## EXERCISE OBJECTIVE
Copy each of the lines below without changing anything.

━━━━━━━━━━━━━━━━━━━━

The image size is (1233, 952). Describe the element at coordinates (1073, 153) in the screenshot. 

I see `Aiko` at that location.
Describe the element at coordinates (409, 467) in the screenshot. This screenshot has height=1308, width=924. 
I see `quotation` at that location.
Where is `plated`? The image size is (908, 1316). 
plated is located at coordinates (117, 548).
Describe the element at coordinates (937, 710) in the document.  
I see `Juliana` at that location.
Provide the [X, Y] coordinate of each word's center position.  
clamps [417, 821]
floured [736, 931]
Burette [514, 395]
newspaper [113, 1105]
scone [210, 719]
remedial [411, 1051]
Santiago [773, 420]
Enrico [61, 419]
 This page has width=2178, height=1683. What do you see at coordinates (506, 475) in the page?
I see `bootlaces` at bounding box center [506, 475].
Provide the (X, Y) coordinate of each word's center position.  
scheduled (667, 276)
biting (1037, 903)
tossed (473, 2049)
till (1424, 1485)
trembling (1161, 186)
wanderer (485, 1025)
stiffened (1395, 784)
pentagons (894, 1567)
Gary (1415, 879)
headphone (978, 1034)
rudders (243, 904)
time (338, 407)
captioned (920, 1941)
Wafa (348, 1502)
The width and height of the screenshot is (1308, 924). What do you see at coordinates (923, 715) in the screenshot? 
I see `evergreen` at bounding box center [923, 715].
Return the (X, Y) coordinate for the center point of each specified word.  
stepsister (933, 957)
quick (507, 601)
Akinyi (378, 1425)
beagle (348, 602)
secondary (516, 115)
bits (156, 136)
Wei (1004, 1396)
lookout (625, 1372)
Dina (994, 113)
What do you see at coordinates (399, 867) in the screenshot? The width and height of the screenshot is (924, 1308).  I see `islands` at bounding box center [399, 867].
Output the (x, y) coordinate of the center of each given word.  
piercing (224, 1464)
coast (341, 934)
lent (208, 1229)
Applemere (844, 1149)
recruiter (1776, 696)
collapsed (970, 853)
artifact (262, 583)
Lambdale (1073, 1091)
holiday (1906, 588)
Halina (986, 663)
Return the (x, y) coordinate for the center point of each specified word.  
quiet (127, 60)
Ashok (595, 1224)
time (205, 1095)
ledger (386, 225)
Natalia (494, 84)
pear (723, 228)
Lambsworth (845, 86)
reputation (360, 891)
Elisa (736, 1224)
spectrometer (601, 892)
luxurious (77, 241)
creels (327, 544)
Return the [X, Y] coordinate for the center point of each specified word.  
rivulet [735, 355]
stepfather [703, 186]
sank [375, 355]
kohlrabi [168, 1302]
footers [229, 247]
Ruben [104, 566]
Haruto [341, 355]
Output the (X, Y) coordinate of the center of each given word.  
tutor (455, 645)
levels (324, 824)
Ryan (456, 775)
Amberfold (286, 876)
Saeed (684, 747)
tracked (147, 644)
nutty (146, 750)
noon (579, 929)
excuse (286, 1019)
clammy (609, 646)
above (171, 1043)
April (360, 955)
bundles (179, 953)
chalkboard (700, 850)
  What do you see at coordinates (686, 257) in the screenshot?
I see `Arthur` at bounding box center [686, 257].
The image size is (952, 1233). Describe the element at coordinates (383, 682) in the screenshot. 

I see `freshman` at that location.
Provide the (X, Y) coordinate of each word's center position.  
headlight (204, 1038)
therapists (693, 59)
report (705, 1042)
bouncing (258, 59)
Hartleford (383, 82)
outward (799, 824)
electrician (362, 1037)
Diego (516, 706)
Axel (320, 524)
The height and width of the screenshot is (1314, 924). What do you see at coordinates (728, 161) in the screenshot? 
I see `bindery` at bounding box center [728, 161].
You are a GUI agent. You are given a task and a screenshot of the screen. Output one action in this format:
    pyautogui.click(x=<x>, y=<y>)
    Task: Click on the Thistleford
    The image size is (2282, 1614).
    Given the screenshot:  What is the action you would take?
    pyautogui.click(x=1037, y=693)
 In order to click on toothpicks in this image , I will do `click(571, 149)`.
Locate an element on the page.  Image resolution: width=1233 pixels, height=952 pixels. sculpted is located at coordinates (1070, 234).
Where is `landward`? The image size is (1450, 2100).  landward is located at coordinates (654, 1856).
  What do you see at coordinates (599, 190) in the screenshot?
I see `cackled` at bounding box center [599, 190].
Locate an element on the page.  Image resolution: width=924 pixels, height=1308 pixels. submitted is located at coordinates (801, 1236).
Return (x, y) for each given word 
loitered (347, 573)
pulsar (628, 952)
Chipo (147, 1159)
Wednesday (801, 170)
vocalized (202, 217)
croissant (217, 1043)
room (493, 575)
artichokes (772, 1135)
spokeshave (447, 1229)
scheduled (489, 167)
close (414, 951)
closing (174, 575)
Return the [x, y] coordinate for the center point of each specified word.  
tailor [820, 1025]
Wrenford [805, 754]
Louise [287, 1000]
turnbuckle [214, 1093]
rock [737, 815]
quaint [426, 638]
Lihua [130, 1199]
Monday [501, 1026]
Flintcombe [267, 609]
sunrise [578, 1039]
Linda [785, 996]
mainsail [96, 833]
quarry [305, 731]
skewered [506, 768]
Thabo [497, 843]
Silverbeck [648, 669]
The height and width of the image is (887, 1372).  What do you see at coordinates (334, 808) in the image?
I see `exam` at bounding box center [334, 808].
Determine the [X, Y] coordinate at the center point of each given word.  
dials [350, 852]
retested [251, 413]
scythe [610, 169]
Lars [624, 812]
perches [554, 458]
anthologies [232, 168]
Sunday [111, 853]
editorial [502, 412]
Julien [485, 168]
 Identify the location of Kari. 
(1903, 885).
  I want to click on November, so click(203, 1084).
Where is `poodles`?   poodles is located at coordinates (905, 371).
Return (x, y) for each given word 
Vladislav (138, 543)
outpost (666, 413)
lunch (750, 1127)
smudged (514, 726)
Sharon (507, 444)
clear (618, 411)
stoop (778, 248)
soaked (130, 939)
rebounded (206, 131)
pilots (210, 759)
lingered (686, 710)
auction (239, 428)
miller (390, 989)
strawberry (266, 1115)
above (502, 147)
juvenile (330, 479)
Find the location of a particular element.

━━━━━━━━━━━━━━━━━━━━

## RESPONSE
The image size is (1233, 952). Describe the element at coordinates (1073, 153) in the screenshot. 

I see `Aiko` at that location.
Describe the element at coordinates (409, 467) in the screenshot. This screenshot has height=1308, width=924. 
I see `quotation` at that location.
Where is `plated`? The image size is (908, 1316). 
plated is located at coordinates (117, 548).
Describe the element at coordinates (937, 710) in the document.  
I see `Juliana` at that location.
Provide the [X, Y] coordinate of each word's center position.  
clamps [417, 821]
floured [736, 931]
Burette [514, 395]
newspaper [113, 1105]
scone [210, 719]
remedial [411, 1051]
Santiago [773, 420]
Enrico [61, 419]
 This page has width=2178, height=1683. What do you see at coordinates (506, 475) in the page?
I see `bootlaces` at bounding box center [506, 475].
Provide the (X, Y) coordinate of each word's center position.  
scheduled (667, 276)
biting (1037, 903)
tossed (473, 2049)
till (1424, 1485)
trembling (1161, 186)
wanderer (485, 1025)
stiffened (1395, 784)
pentagons (894, 1567)
Gary (1415, 879)
headphone (978, 1034)
rudders (243, 904)
time (338, 407)
captioned (920, 1941)
Wafa (348, 1502)
The width and height of the screenshot is (1308, 924). What do you see at coordinates (923, 715) in the screenshot? 
I see `evergreen` at bounding box center [923, 715].
Return the (X, Y) coordinate for the center point of each specified word.  
stepsister (933, 957)
quick (507, 601)
Akinyi (378, 1425)
beagle (348, 602)
secondary (516, 115)
bits (156, 136)
Wei (1004, 1396)
lookout (625, 1372)
Dina (994, 113)
What do you see at coordinates (399, 867) in the screenshot? The width and height of the screenshot is (924, 1308).  I see `islands` at bounding box center [399, 867].
Output the (x, y) coordinate of the center of each given word.  
piercing (224, 1464)
coast (341, 934)
lent (208, 1229)
Applemere (844, 1149)
recruiter (1776, 696)
collapsed (970, 853)
artifact (262, 583)
Lambdale (1073, 1091)
holiday (1906, 588)
Halina (986, 663)
Return the (x, y) coordinate for the center point of each specified word.  
quiet (127, 60)
Ashok (595, 1224)
time (205, 1095)
ledger (386, 225)
Natalia (494, 84)
pear (723, 228)
Lambsworth (845, 86)
reputation (360, 891)
Elisa (736, 1224)
spectrometer (601, 892)
luxurious (77, 241)
creels (327, 544)
Return the [X, Y] coordinate for the center point of each specified word.  
rivulet [735, 355]
stepfather [703, 186]
sank [375, 355]
kohlrabi [168, 1302]
footers [229, 247]
Ruben [104, 566]
Haruto [341, 355]
Output the (X, Y) coordinate of the center of each given word.  
tutor (455, 645)
levels (324, 824)
Ryan (456, 775)
Amberfold (286, 876)
Saeed (684, 747)
tracked (147, 644)
nutty (146, 750)
noon (579, 929)
excuse (286, 1019)
clammy (609, 646)
above (171, 1043)
April (360, 955)
bundles (179, 953)
chalkboard (700, 850)
  What do you see at coordinates (686, 257) in the screenshot?
I see `Arthur` at bounding box center [686, 257].
The image size is (952, 1233). Describe the element at coordinates (383, 682) in the screenshot. 

I see `freshman` at that location.
Provide the (X, Y) coordinate of each word's center position.  
headlight (204, 1038)
therapists (693, 59)
report (705, 1042)
bouncing (258, 59)
Hartleford (383, 82)
outward (799, 824)
electrician (362, 1037)
Diego (516, 706)
Axel (320, 524)
The height and width of the screenshot is (1314, 924). What do you see at coordinates (728, 161) in the screenshot? 
I see `bindery` at bounding box center [728, 161].
You are a GUI agent. You are given a task and a screenshot of the screen. Output one action in this format:
    pyautogui.click(x=<x>, y=<y>)
    Task: Click on the Thistleford
    The image size is (2282, 1614).
    Given the screenshot:  What is the action you would take?
    pyautogui.click(x=1037, y=693)
 In order to click on toothpicks in this image , I will do `click(571, 149)`.
Locate an element on the page.  Image resolution: width=1233 pixels, height=952 pixels. sculpted is located at coordinates (1070, 234).
Where is `landward`? The image size is (1450, 2100).  landward is located at coordinates (654, 1856).
  What do you see at coordinates (599, 190) in the screenshot?
I see `cackled` at bounding box center [599, 190].
Locate an element on the page.  Image resolution: width=924 pixels, height=1308 pixels. submitted is located at coordinates (801, 1236).
Return (x, y) for each given word 
loitered (347, 573)
pulsar (628, 952)
Chipo (147, 1159)
Wednesday (801, 170)
vocalized (202, 217)
croissant (217, 1043)
room (493, 575)
artichokes (772, 1135)
spokeshave (447, 1229)
scheduled (489, 167)
close (414, 951)
closing (174, 575)
Return the [x, y] coordinate for the center point of each specified word.  
tailor [820, 1025]
Wrenford [805, 754]
Louise [287, 1000]
turnbuckle [214, 1093]
rock [737, 815]
quaint [426, 638]
Lihua [130, 1199]
Monday [501, 1026]
Flintcombe [267, 609]
sunrise [578, 1039]
Linda [785, 996]
mainsail [96, 833]
quarry [305, 731]
skewered [506, 768]
Thabo [497, 843]
Silverbeck [648, 669]
The height and width of the image is (887, 1372).  What do you see at coordinates (334, 808) in the image?
I see `exam` at bounding box center [334, 808].
Determine the [X, Y] coordinate at the center point of each given word.  
dials [350, 852]
retested [251, 413]
scythe [610, 169]
Lars [624, 812]
perches [554, 458]
anthologies [232, 168]
Sunday [111, 853]
editorial [502, 412]
Julien [485, 168]
 Identify the location of Kari. 
(1903, 885).
  I want to click on November, so click(203, 1084).
Where is `poodles`?   poodles is located at coordinates (905, 371).
Return (x, y) for each given word 
Vladislav (138, 543)
outpost (666, 413)
lunch (750, 1127)
smudged (514, 726)
Sharon (507, 444)
clear (618, 411)
stoop (778, 248)
soaked (130, 939)
rebounded (206, 131)
pilots (210, 759)
lingered (686, 710)
auction (239, 428)
miller (390, 989)
strawberry (266, 1115)
above (502, 147)
juvenile (330, 479)
Find the location of a particular element.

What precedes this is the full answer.